* _Listed records_:
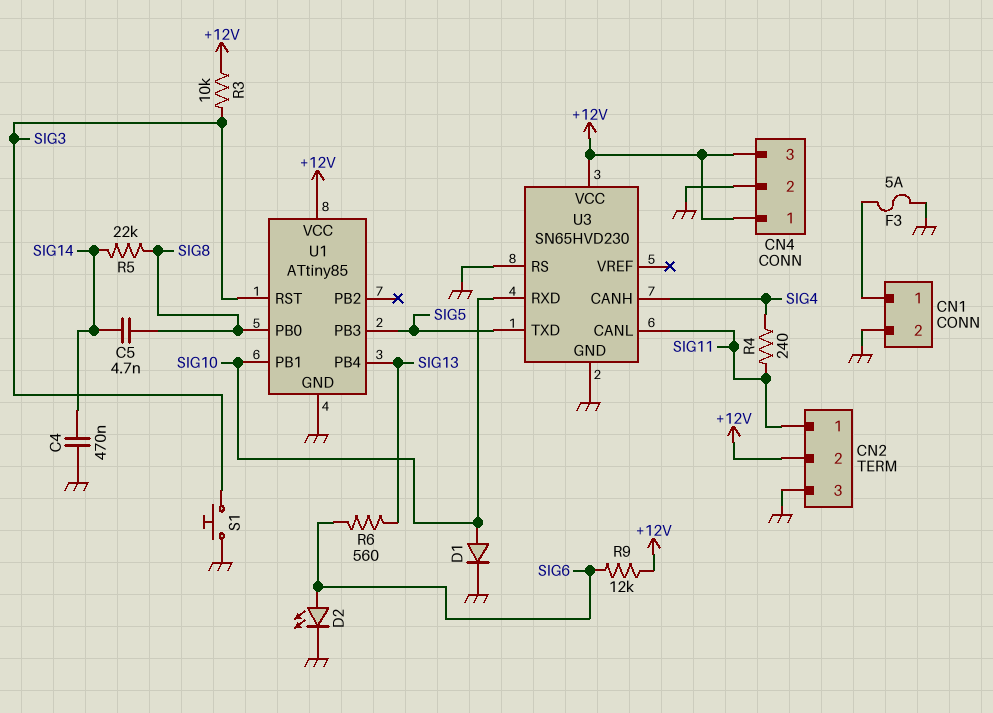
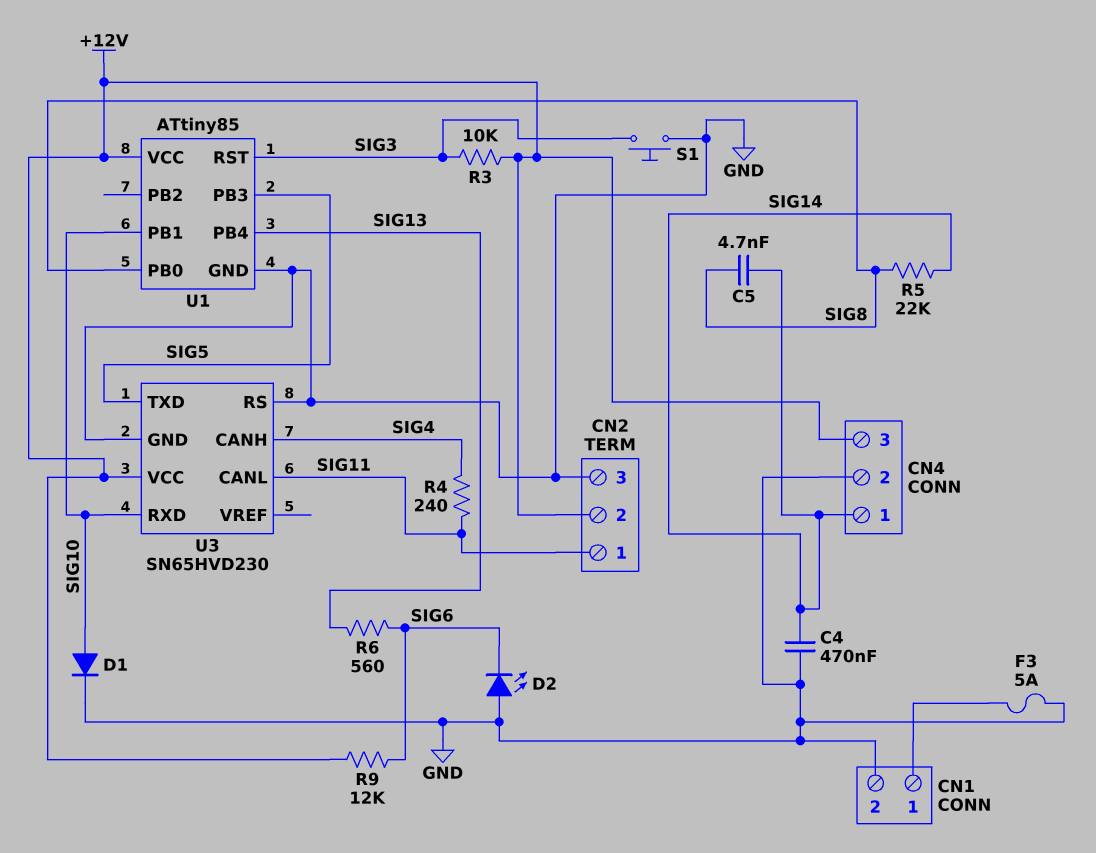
CN4 pin 1: +12V -> SIG14
D2: LED (A SIG6, K GND) -> LED (A GND, K SIG6)

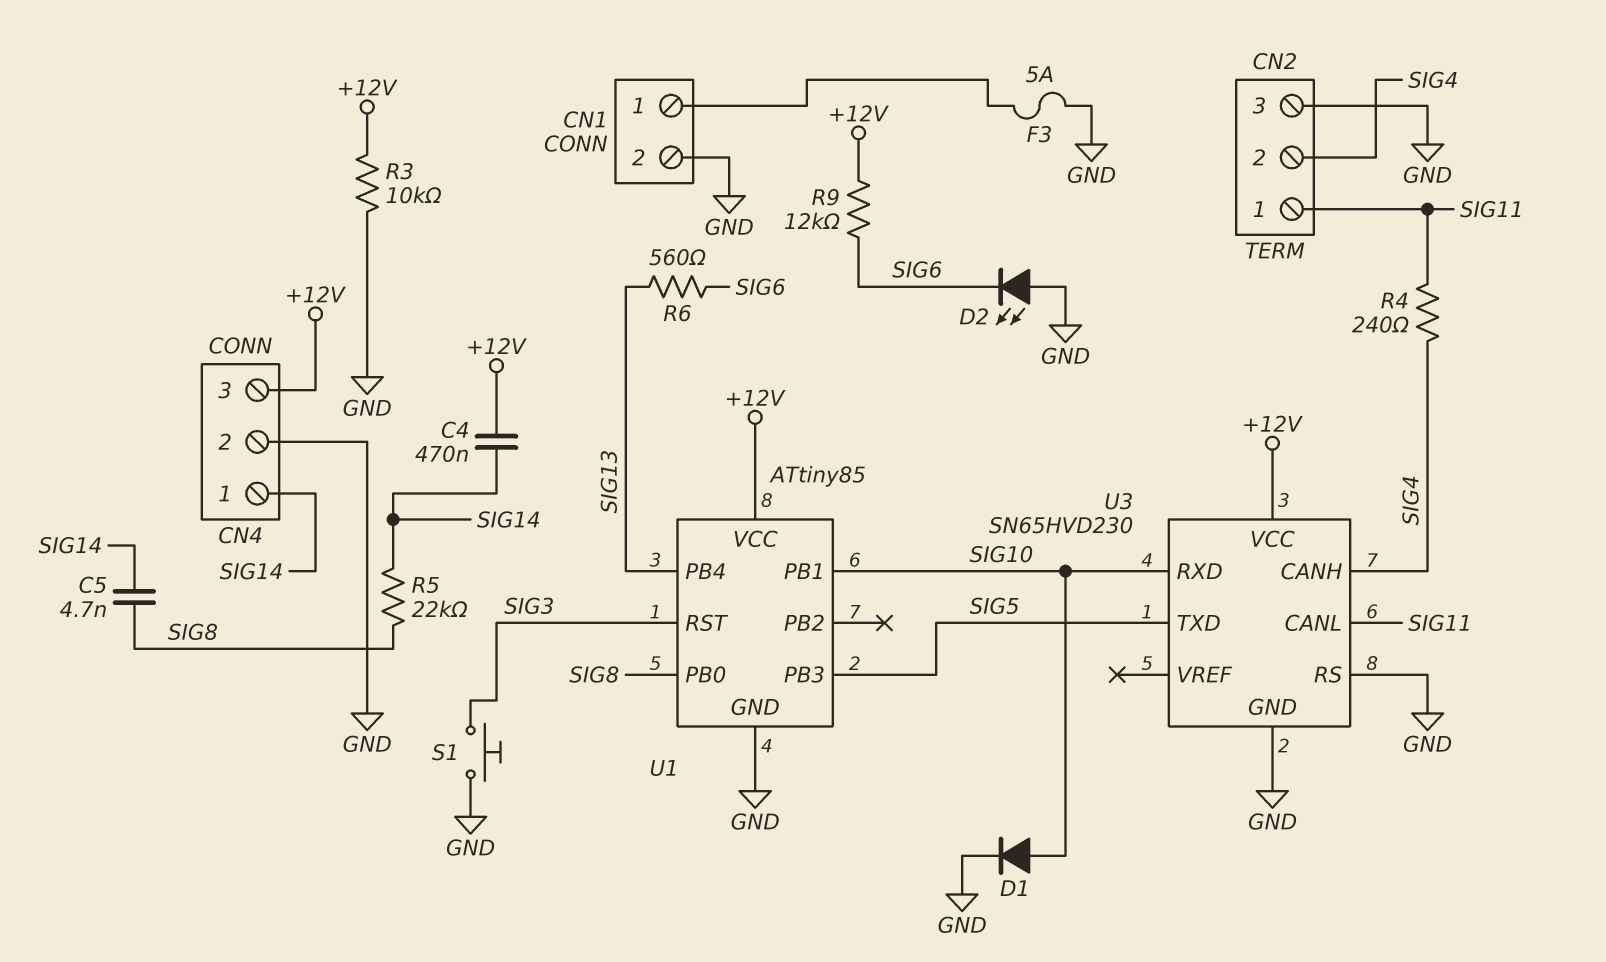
C4: 470nF (GND, SIG14) -> 470nF (+12V, SIG14)
CN2 pin 2: +12V -> SIG4
R3: 10k (+12V, SIG3) -> 10k (+12V, GND)

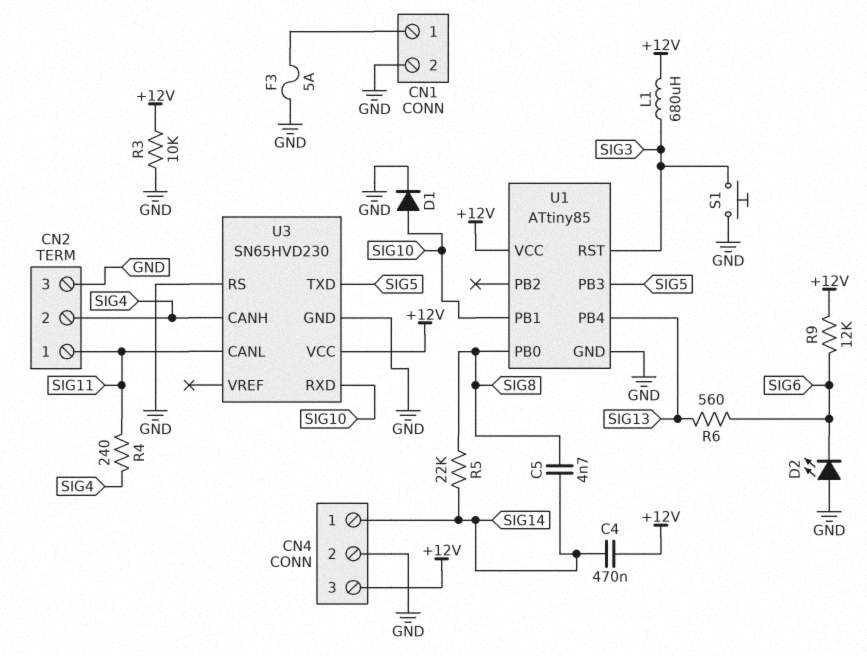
L1: none -> 680uH (+12V, SIG3)

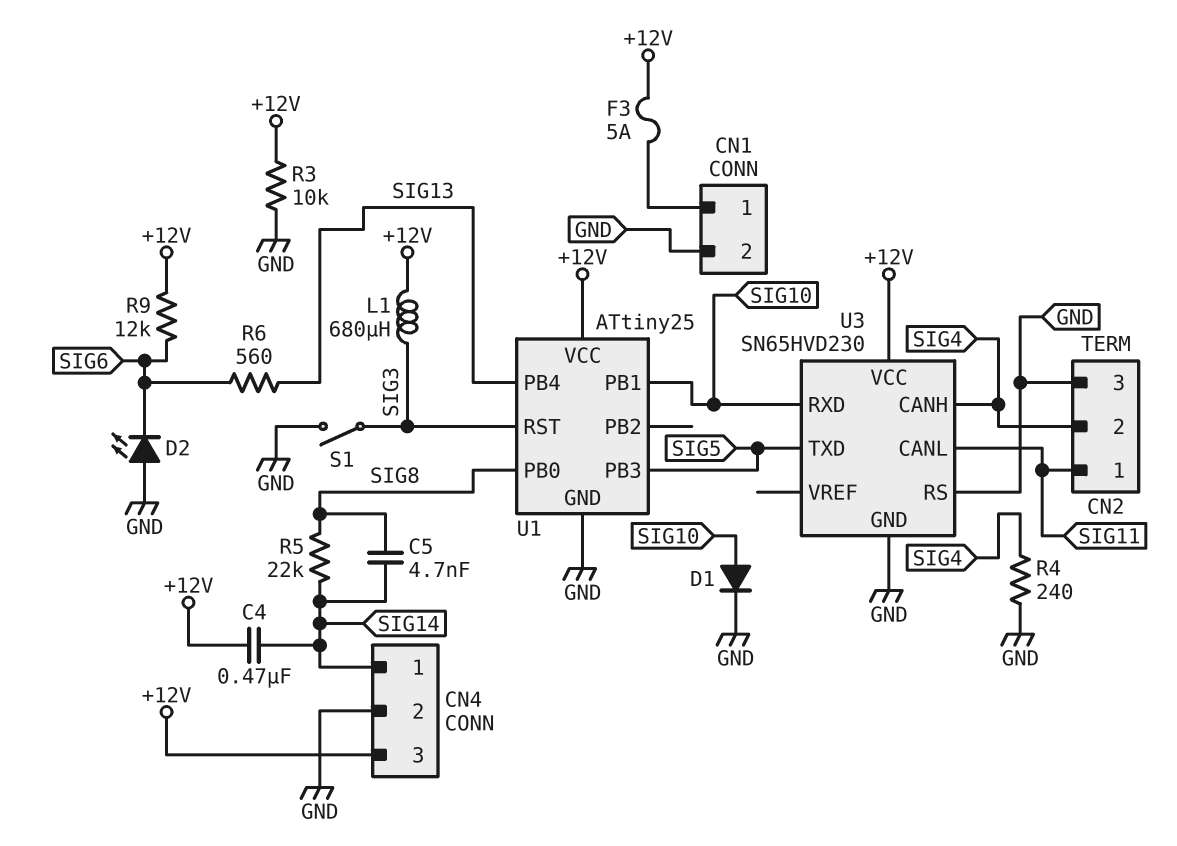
F3: 5A (CN1/1, GND) -> 5A (+12V, CN1/1)
R4: 240 (SIG4, SIG11) -> 240 (GND, SIG4)
S1: button (GND, SIG3) -> switch (GND, SIG3)
U1: ATtiny85 -> ATtiny25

* _Problem requirements_: Write the lines above out again exactly, excluding every picture.

* _Solution to this exercise_:
CN4 pin 1: +12V -> SIG14
D2: LED (A SIG6, K GND) -> LED (A GND, K SIG6)

C4: 470nF (GND, SIG14) -> 470nF (+12V, SIG14)
CN2 pin 2: +12V -> SIG4
R3: 10k (+12V, SIG3) -> 10k (+12V, GND)

L1: none -> 680uH (+12V, SIG3)

F3: 5A (CN1/1, GND) -> 5A (+12V, CN1/1)
R4: 240 (SIG4, SIG11) -> 240 (GND, SIG4)
S1: button (GND, SIG3) -> switch (GND, SIG3)
U1: ATtiny85 -> ATtiny25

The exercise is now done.